▶ **DIRECTIONS**
Return each line of the listing that has the word "before" in it.

▶ **COLLECTED MATERIAL**
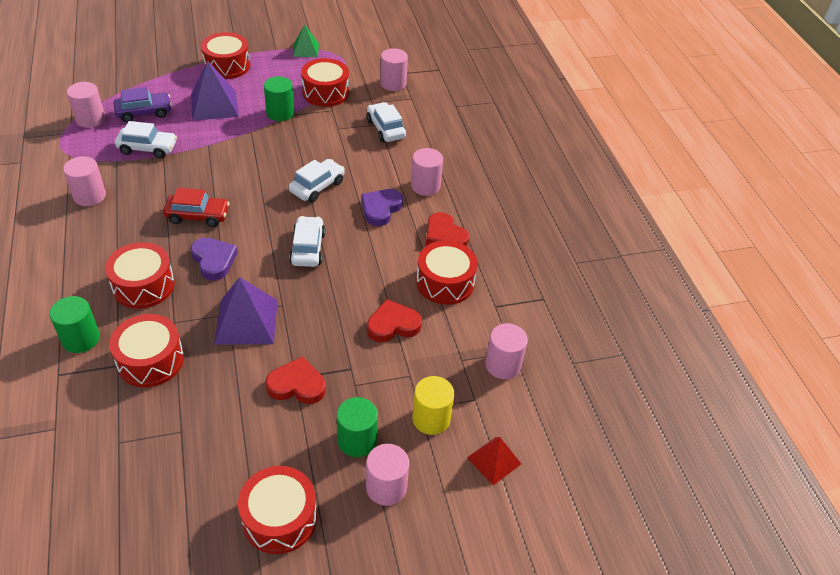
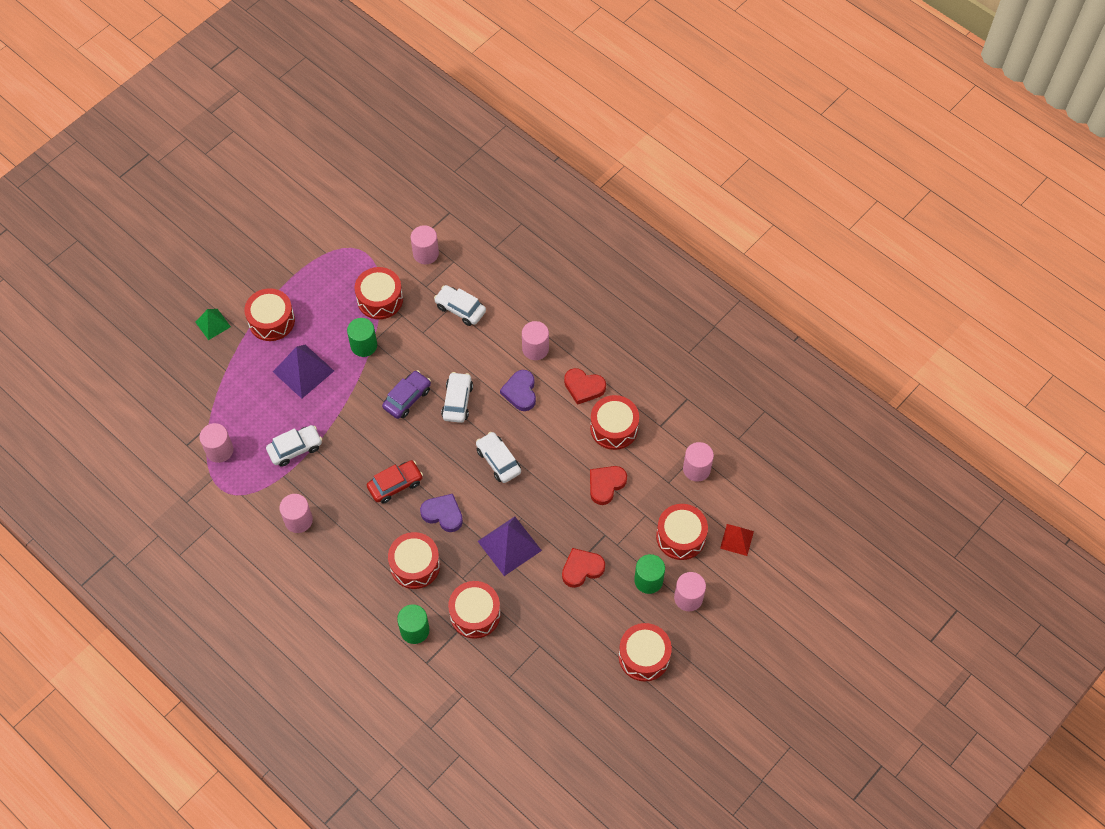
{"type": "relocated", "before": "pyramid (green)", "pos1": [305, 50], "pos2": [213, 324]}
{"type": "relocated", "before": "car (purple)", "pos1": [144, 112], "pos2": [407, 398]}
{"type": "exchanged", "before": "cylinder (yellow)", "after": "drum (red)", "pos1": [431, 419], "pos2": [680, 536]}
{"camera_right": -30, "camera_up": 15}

▶ **ANSWER SECTION**
{"type": "relocated", "before": "pyramid (green)", "pos1": [305, 50], "pos2": [213, 324]}
{"type": "relocated", "before": "car (purple)", "pos1": [144, 112], "pos2": [407, 398]}
{"type": "exchanged", "before": "cylinder (yellow)", "after": "drum (red)", "pos1": [431, 419], "pos2": [680, 536]}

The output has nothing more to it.